Problem to work on
Every line in the records below with the string "camera" needs to be copied out.

Listed entries
=== Begin Enclosure ===

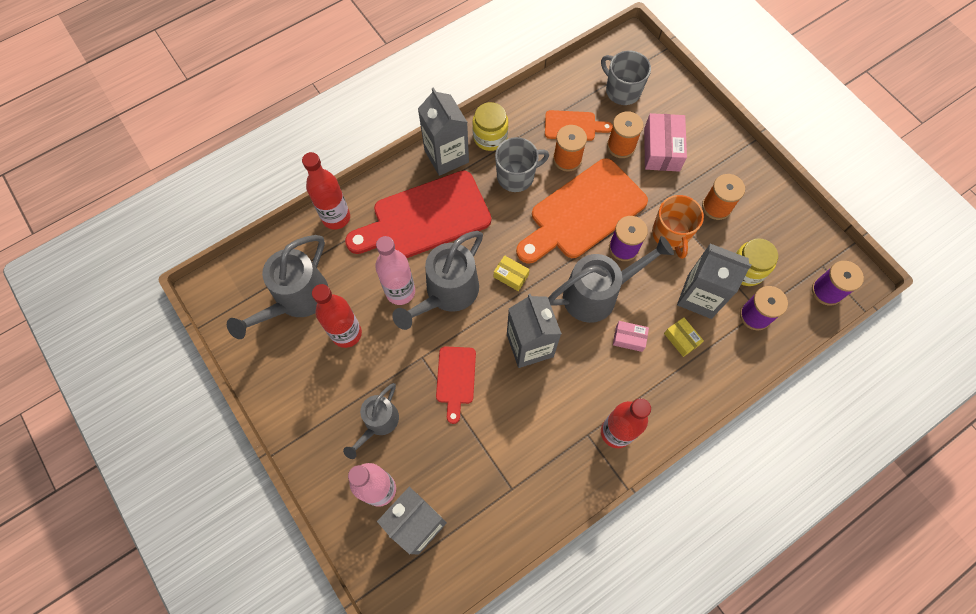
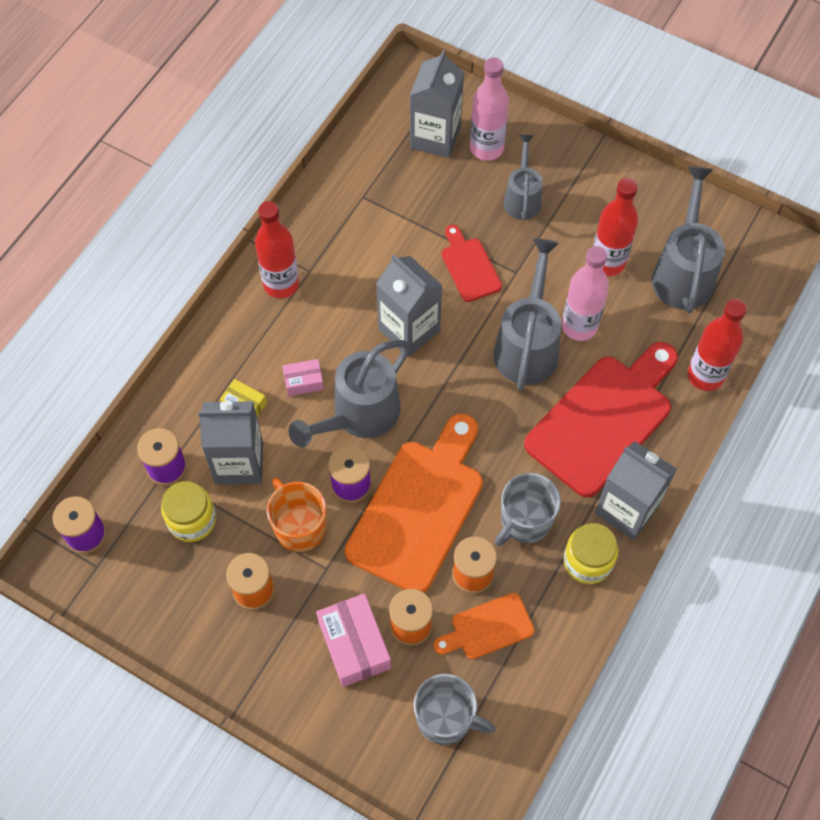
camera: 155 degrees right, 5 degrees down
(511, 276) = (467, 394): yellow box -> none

=== End Enclosure ===
=== Begin Enclosure ===

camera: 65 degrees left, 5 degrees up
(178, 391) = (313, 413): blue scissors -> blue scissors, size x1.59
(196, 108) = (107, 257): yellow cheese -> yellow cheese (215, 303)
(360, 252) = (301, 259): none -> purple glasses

=== End Enclosure ===
=== Begin Enclosure ===

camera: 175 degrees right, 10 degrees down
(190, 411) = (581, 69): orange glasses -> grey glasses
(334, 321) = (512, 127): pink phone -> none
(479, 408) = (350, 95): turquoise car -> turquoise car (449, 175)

=== End Enclosure ===

Result of the exercise
camera: 155 degrees right, 5 degrees down
camera: 65 degrees left, 5 degrees up
camera: 175 degrees right, 10 degrees down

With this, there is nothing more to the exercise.